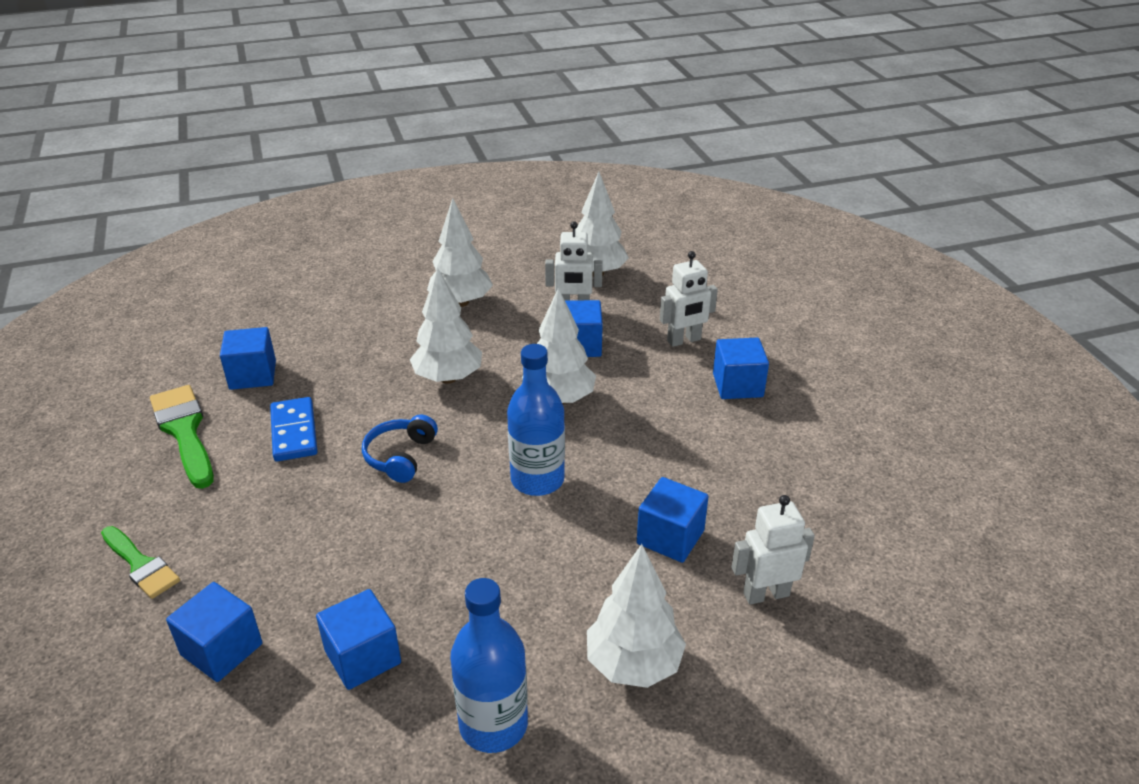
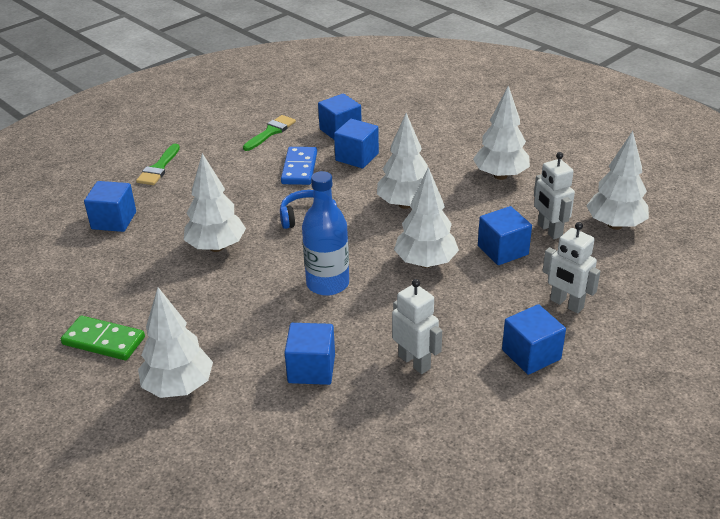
camera: 65 degrees right, 0 degrees up
green brush [150,385,214,489] -> green brush [243,115,296,151], size x0.66
blue domino [270,397,318,462] -> blue domino turned 45 degrees counterclockwise [281,147,317,185]
blue cube [316,589,401,690] -> blue cube moved to [334,119,379,168]
blue bottle [450,578,528,753] -> green domino [61,316,145,360]
white robot [732,495,815,605] -> white robot moved to [392,279,442,374]
none -> white tree [184,153,246,252]

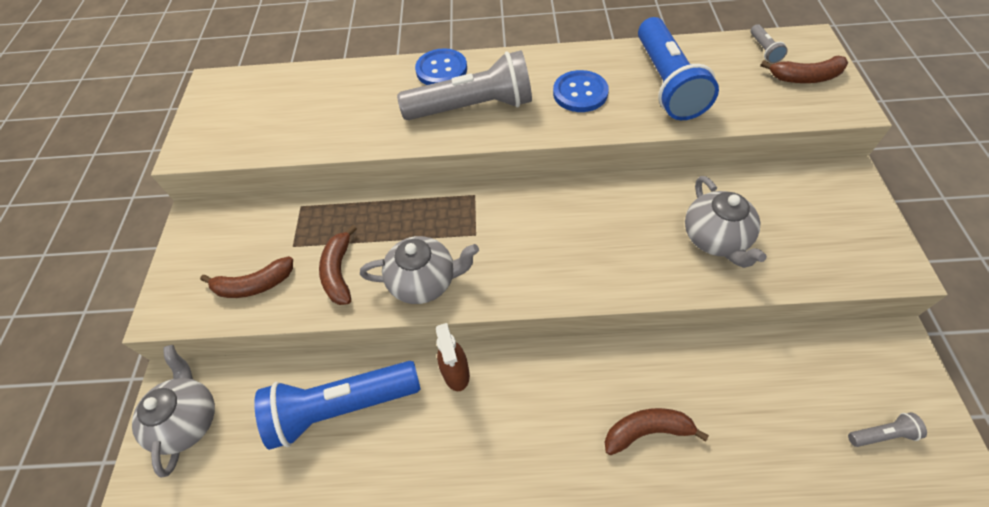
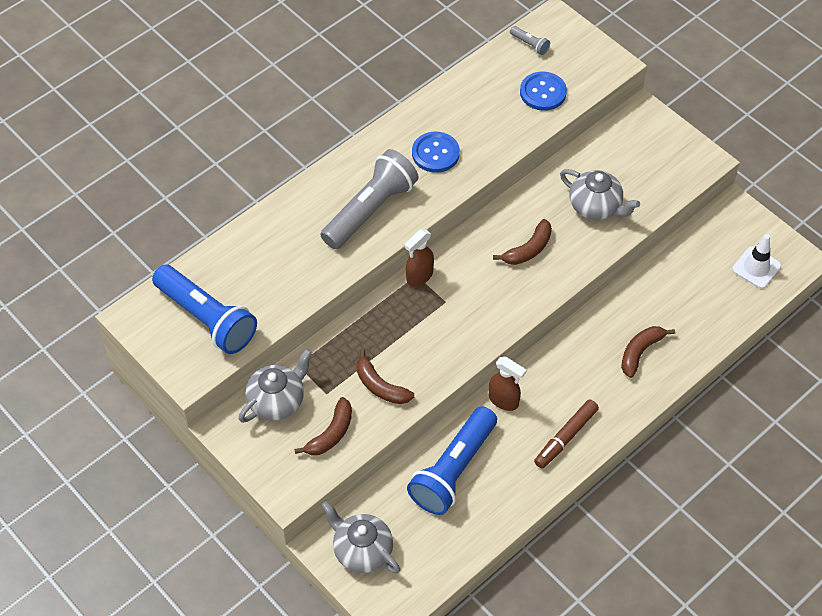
camera: 45 degrees left, 0 degrees up
grey teapot [360,236,479,304] -> grey teapot moved to [239,349,312,423]
blue button [415,48,467,85] -> blue button moved to [520,71,567,111]
blue flashlight [638,17,719,120] -> blue flashlight moved to [152,265,257,354]
brown banana [760,56,848,83] -> brown banana moved to [493,219,552,265]
grey flashlight [848,412,927,447] -> white traffic cone [732,234,781,289]
none -> brown spray bottle [405,229,434,287]
none -> brown marker [534,399,599,469]

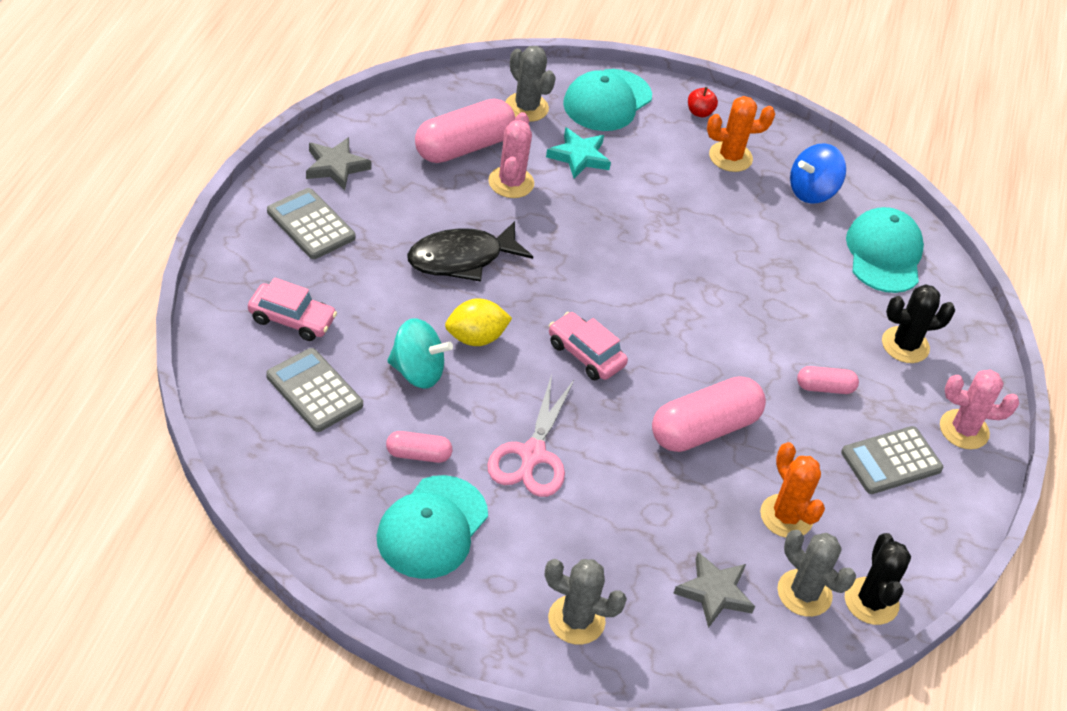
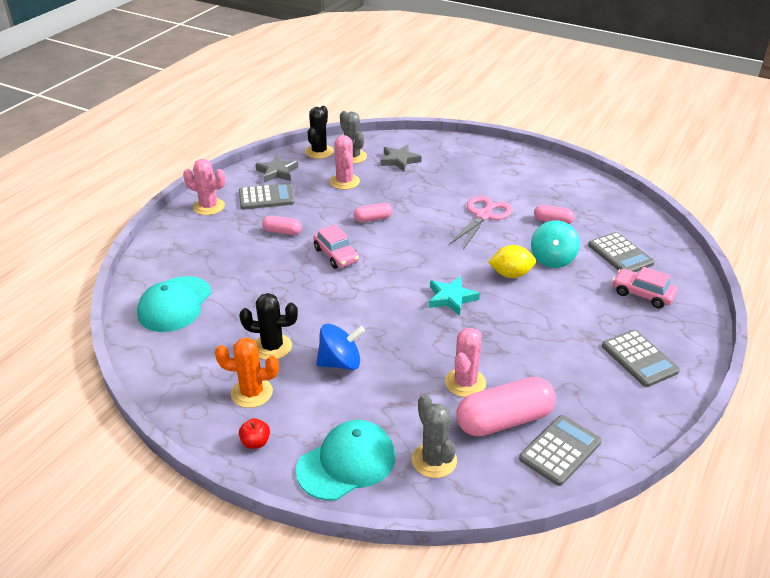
camera: 160 degrees left, 10 degrees down
grey star [306,137,372,190] -> grey star moved to [255,155,298,183]
turquoise cap [376,475,488,579] -> none
turquoise spinning top [387,318,453,389] -> turquoise spinning top turned 105 degrees counterclockwise [531,220,580,268]
black fish [407,221,533,282] -> none
grey cactus [545,559,627,645] -> none
turquoise star [546,127,611,179] -> turquoise star moved to [429,276,480,316]
pink car [549,312,628,380] -> pink car moved to [313,224,359,269]
pink capsule [652,376,766,452] -> pink capsule [354,203,393,222], size x0.51
orange cactus [760,442,825,538] -> pink cactus [330,135,360,190]
blue spinning top [790,143,846,204] -> blue spinning top moved to [316,324,365,370]
black cactus [882,284,955,363] -> black cactus moved to [239,293,298,360]
none -> grey calculator [519,415,602,486]

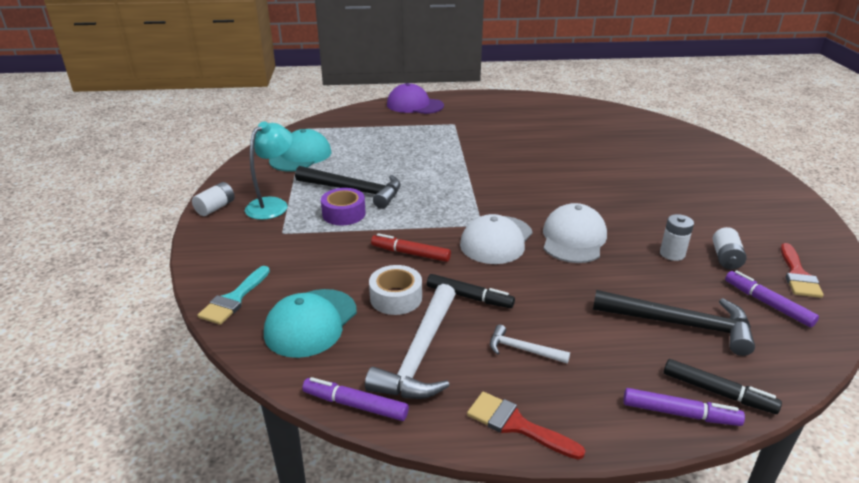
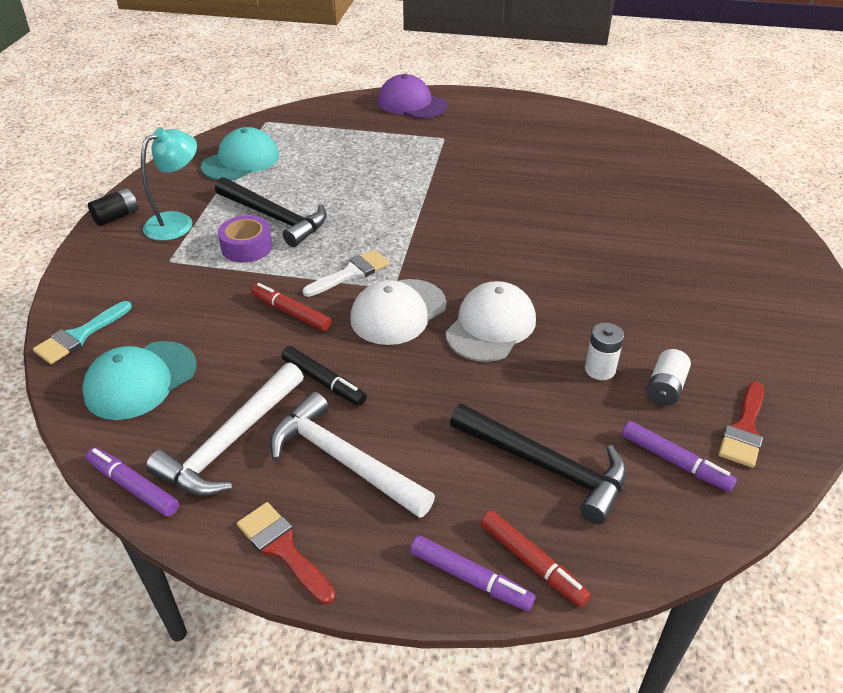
camera: 15 degrees right, 10 degrees up
white battery [192,182,235,216] -> black battery [88,188,138,226]
white tape [369,265,422,315] -> none
white hammer [490,325,570,364] -> white hammer [270,392,435,518], size x1.98
black marker [664,359,782,414] -> red marker [480,510,591,607]
purple marker [725,270,819,327] -> purple marker turned 150 degrees clockwise [622,421,737,492]
none -> white brush [302,249,390,297]

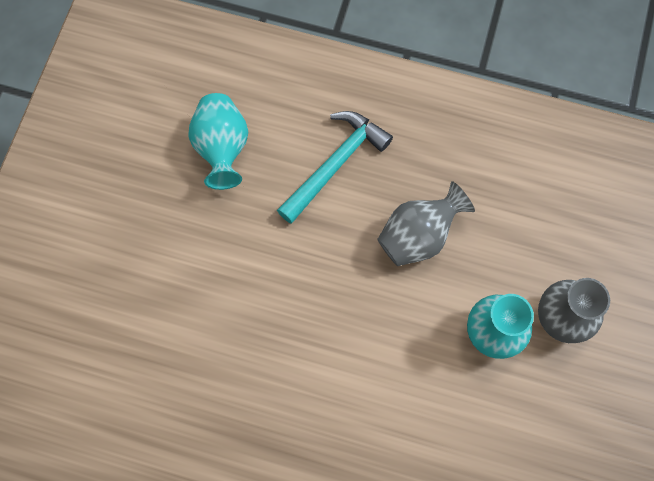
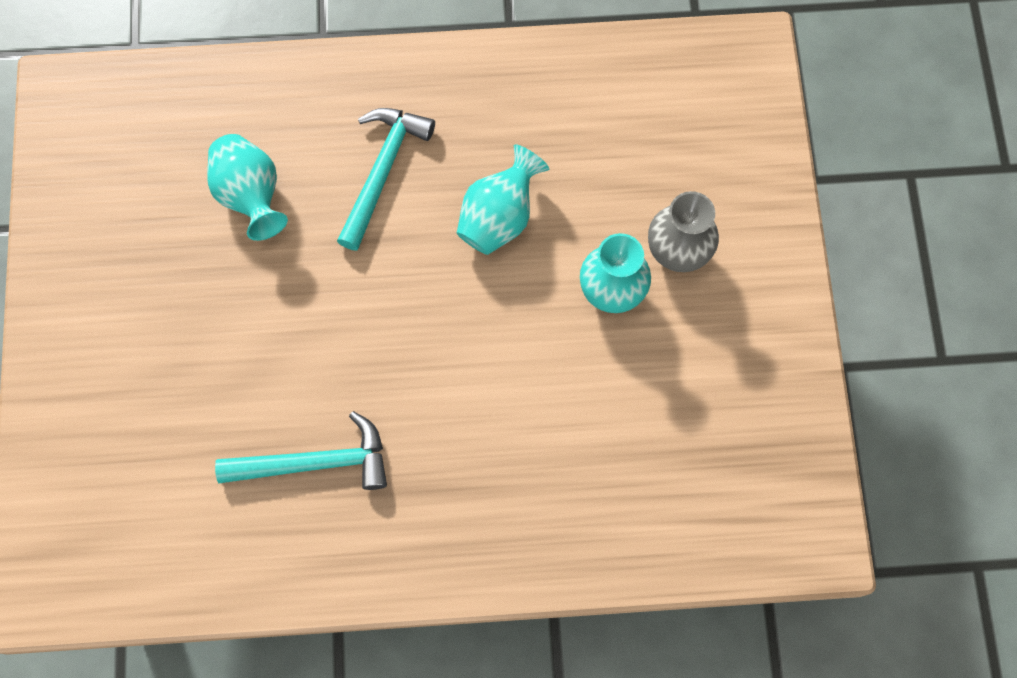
camera: 20 degrees left, 0 degrees up
grey vase [377,181,475,266] -> turquoise vase [457,144,549,255]
none -> turquoise hammer [215,411,387,490]

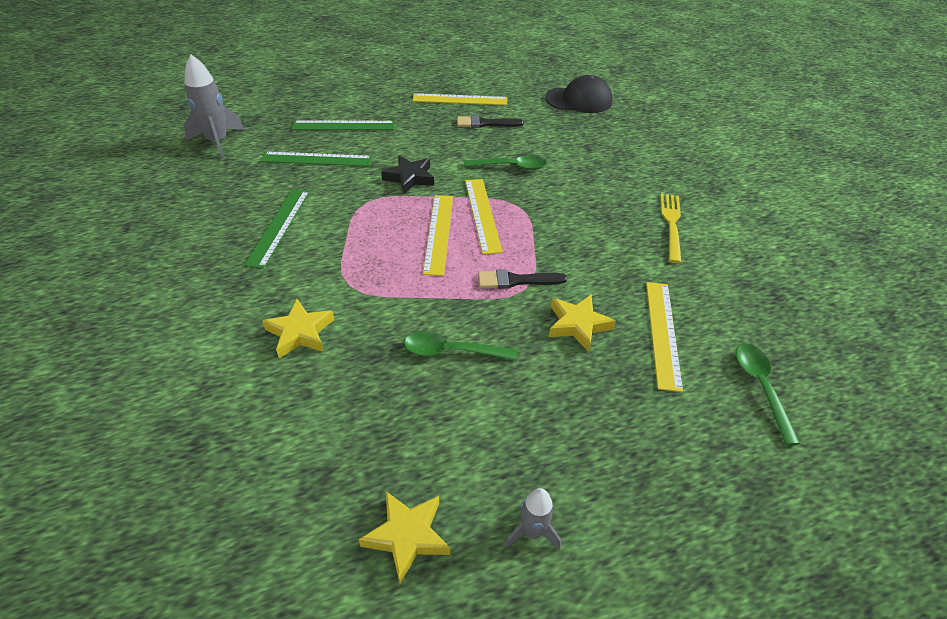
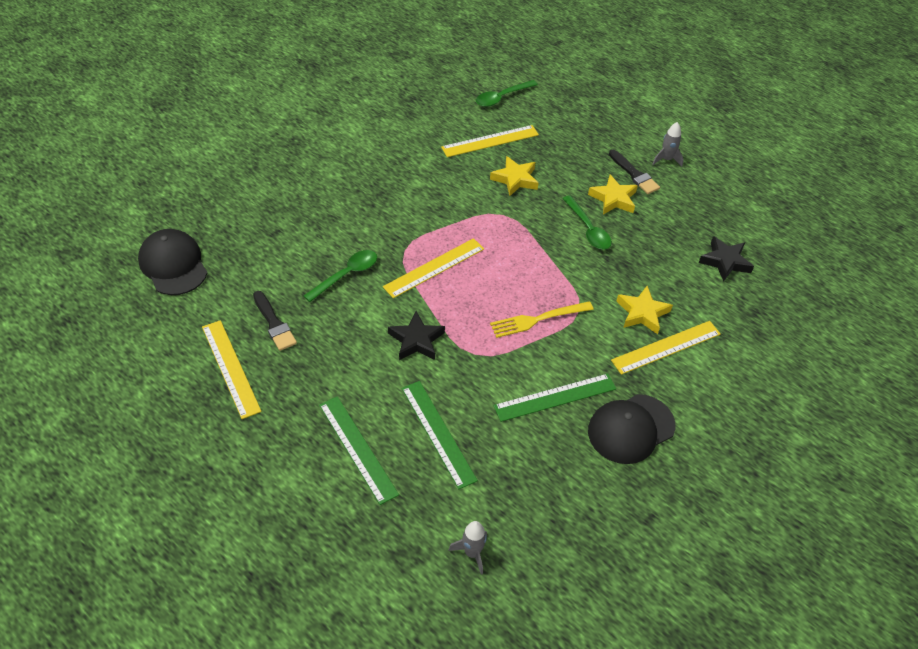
camera: 120 degrees left, 5 degrees up
grey rocket [184,55,244,159] -> grey rocket [448,521,487,574], size x0.56
yellow star [359,492,450,584] -> yellow star moved to [588,175,638,215]
yellow ruler [423,195,453,276] -> yellow ruler moved to [611,321,721,375]
green spoon [464,155,547,170] -> green spoon turned 75 degrees clockwise [304,250,377,302]
black brush [478,269,567,289] -> black brush moved to [609,150,660,194]
yellow fork [661,194,681,263] -> yellow fork moved to [490,301,594,338]
none -> black cap [588,394,675,464]
none -> black star [699,236,754,282]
-------------------------
**Try it:** Each line from the material above that mentions the word "camera" needs to be copied.

**Written solution:**
camera: 65 degrees right, 0 degrees up
camera: 45 degrees left, 0 degrees up
camera: 160 degrees left, 10 degrees down
camera: 15 degrees right, 10 degrees up
camera: 20 degrees left, 0 degrees up
camera: 120 degrees left, 5 degrees up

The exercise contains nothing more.